» **HOW TO COMPLETE THIS TASK**
Find the string "gift" in the records. Copy each line that has it.

Start of Block

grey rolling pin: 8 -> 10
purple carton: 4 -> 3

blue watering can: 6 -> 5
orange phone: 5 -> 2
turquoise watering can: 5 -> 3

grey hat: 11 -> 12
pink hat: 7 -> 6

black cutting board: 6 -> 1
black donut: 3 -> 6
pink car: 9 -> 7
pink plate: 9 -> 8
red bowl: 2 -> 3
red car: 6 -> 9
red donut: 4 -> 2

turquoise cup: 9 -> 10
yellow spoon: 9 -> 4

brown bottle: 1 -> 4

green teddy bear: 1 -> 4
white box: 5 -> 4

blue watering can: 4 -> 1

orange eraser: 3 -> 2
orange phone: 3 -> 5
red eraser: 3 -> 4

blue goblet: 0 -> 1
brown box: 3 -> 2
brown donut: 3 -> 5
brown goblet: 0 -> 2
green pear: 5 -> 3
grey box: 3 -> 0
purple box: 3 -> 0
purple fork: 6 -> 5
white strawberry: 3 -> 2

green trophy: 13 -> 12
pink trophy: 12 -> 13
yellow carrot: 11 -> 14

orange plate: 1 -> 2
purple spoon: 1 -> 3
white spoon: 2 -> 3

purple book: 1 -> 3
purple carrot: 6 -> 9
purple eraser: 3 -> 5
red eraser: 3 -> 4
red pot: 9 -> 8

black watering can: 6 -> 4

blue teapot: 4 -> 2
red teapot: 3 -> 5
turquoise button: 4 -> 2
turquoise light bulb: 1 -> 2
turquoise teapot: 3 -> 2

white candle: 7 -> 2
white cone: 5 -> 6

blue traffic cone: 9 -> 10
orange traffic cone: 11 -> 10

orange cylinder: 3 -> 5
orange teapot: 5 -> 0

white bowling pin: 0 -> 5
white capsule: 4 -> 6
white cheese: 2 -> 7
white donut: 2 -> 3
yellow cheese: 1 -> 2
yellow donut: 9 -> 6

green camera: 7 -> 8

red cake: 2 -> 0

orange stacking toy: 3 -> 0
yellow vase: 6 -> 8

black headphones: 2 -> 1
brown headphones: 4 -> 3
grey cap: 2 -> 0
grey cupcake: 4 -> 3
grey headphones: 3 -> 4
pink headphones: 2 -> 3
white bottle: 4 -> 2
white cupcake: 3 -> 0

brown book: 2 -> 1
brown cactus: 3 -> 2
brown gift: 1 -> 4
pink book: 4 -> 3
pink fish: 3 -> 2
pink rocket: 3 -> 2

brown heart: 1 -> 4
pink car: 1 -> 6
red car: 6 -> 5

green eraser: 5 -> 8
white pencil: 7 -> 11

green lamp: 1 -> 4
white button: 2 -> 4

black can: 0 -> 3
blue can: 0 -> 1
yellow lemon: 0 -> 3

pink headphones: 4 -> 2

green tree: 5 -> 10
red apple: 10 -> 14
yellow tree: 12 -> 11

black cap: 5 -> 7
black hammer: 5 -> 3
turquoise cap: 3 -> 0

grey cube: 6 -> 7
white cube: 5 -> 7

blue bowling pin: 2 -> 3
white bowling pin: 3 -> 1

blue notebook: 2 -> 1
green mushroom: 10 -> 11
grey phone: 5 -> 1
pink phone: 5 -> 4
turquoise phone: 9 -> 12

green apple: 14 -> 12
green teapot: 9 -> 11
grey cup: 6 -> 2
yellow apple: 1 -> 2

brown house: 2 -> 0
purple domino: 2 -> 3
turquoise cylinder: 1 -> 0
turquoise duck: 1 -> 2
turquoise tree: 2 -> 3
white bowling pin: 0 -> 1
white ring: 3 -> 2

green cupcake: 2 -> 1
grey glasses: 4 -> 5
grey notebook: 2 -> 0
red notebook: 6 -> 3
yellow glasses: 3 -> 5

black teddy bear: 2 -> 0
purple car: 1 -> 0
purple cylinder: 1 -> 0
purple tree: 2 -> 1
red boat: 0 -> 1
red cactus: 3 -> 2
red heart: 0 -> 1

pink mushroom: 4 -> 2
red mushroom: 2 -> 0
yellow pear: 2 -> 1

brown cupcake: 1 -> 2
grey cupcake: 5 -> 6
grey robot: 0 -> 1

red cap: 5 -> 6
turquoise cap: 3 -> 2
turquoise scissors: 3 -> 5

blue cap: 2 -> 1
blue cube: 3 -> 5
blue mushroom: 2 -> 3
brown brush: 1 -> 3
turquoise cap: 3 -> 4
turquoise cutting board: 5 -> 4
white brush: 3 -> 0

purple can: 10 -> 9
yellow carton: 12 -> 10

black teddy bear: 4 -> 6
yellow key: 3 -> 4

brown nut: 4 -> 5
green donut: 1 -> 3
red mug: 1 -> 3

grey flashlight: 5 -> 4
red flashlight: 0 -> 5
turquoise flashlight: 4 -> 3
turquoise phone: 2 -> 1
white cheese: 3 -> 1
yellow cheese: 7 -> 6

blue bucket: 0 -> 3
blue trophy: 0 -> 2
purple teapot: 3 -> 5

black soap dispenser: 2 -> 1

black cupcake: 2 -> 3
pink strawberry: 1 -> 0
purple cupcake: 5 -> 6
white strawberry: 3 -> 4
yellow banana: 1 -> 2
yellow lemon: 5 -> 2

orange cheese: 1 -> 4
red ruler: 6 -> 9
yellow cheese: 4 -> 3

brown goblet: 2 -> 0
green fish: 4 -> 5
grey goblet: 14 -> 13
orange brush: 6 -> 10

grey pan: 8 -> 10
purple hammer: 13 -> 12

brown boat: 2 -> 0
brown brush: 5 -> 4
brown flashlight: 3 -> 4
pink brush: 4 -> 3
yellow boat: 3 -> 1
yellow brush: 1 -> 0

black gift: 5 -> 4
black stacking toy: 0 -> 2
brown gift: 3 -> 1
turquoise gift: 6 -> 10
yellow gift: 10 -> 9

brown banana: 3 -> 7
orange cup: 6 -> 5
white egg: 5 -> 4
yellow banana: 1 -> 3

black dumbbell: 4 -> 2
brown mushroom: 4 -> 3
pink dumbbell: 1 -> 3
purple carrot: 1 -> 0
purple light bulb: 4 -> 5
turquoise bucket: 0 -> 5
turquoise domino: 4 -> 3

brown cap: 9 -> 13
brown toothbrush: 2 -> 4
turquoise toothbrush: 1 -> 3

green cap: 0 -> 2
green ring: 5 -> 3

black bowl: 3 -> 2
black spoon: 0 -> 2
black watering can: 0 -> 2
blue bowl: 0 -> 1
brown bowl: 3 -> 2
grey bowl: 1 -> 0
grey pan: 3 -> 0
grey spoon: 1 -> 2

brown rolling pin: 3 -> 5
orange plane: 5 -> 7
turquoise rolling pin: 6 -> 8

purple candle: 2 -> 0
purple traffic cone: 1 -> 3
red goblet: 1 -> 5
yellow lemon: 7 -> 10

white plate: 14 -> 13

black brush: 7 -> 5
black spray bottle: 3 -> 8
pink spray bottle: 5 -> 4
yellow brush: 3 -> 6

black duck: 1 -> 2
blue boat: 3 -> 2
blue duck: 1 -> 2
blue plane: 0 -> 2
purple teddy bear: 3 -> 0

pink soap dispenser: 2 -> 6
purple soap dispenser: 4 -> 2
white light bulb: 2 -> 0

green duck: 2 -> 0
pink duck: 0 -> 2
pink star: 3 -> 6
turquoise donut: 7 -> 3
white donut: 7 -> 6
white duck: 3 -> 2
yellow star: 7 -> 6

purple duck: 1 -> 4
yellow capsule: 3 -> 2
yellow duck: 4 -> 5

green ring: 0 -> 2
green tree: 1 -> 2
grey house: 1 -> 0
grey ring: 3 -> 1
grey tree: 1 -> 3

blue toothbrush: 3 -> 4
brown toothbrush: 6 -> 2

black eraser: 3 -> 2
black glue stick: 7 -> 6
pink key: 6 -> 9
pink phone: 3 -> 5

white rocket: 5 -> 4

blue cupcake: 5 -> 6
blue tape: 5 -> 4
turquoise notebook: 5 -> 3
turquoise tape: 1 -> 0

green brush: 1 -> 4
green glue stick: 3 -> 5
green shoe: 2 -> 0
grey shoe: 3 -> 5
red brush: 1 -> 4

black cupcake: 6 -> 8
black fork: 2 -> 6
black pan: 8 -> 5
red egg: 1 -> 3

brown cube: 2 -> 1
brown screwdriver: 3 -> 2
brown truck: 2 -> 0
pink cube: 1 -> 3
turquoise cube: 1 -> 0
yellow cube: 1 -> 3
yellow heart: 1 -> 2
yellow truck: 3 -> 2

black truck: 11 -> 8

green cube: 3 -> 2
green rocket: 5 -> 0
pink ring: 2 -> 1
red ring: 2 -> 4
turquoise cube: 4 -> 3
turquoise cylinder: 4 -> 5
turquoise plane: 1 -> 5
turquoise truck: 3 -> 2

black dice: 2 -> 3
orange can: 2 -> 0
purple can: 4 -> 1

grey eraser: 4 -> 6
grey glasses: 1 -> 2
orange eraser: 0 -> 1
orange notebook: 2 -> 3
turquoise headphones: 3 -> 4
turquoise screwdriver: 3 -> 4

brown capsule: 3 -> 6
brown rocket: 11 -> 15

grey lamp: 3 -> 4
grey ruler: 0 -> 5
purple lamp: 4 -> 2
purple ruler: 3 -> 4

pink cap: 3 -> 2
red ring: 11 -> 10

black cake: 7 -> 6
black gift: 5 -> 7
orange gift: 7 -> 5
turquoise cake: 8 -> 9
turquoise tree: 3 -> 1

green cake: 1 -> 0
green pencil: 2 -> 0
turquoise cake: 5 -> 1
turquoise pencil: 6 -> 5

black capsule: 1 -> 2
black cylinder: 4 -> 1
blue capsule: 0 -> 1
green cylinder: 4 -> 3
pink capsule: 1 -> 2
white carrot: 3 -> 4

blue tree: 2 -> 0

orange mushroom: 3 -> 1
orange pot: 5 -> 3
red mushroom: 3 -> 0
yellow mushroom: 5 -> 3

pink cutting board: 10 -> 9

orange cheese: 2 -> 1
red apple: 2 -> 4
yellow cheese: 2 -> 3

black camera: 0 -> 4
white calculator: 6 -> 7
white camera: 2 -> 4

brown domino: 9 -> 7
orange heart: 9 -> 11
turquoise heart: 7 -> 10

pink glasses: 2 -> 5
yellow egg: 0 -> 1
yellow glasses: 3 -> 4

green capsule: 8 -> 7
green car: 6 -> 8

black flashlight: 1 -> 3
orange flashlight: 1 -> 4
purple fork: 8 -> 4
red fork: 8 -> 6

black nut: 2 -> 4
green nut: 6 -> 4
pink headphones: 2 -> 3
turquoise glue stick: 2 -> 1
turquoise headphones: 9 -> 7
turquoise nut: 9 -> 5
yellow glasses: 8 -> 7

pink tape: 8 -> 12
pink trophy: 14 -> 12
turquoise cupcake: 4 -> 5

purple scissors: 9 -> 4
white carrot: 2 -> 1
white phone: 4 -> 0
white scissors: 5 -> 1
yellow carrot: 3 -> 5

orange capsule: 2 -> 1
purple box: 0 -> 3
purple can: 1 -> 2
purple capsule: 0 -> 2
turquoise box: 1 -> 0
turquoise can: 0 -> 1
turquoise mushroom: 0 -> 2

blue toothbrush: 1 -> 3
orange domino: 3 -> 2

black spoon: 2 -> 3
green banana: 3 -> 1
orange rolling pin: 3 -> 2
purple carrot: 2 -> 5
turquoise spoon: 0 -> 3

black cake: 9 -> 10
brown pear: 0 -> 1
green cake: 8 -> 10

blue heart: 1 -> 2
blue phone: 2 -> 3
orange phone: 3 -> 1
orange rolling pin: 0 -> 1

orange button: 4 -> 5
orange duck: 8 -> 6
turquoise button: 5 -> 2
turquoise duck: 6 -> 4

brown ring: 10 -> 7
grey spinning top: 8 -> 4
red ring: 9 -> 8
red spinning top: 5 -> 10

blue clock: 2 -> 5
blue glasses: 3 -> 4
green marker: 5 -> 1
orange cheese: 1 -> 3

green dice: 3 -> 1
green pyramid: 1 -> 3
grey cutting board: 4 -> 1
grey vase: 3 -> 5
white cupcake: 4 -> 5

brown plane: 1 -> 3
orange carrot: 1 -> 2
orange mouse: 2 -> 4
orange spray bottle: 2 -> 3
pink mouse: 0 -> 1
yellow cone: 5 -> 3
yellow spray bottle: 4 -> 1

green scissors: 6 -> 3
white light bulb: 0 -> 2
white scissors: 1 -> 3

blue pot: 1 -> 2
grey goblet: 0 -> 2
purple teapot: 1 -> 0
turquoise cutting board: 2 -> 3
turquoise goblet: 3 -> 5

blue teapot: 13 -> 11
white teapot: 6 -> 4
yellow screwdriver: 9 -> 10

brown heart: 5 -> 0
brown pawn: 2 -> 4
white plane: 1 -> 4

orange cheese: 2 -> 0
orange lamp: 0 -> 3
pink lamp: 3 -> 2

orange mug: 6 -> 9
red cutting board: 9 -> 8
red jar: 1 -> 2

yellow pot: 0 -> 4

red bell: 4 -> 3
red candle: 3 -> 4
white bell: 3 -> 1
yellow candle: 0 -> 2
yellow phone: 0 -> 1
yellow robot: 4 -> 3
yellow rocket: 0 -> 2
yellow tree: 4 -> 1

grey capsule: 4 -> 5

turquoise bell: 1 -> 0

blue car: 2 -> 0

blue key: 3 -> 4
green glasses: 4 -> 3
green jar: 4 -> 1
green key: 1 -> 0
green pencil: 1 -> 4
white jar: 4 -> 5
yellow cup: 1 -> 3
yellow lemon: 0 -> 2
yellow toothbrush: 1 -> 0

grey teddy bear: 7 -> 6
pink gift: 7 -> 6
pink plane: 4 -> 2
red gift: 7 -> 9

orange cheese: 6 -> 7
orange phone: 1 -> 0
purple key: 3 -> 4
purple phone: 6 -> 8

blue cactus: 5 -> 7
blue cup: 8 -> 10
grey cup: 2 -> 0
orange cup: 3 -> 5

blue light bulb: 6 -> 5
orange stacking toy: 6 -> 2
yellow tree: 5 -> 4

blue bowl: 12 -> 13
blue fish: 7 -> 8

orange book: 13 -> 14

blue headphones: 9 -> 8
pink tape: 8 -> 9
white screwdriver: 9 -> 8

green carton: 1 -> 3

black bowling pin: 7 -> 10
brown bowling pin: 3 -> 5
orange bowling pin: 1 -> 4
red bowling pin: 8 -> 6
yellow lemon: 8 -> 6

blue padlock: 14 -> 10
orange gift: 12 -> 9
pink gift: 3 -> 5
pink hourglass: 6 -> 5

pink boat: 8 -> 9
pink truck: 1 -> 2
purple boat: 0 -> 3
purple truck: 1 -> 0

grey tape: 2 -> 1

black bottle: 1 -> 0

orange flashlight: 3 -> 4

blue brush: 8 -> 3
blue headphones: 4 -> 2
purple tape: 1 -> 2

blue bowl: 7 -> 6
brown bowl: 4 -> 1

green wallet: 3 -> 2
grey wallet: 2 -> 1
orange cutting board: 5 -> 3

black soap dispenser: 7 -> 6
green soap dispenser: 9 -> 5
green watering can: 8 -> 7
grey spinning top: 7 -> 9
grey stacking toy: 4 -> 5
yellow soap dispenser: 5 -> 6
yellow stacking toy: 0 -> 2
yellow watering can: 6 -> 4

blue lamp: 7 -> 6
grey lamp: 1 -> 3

End of Block

» **REPLY**
brown gift: 1 -> 4
black gift: 5 -> 4
brown gift: 3 -> 1
turquoise gift: 6 -> 10
yellow gift: 10 -> 9
black gift: 5 -> 7
orange gift: 7 -> 5
pink gift: 7 -> 6
red gift: 7 -> 9
orange gift: 12 -> 9
pink gift: 3 -> 5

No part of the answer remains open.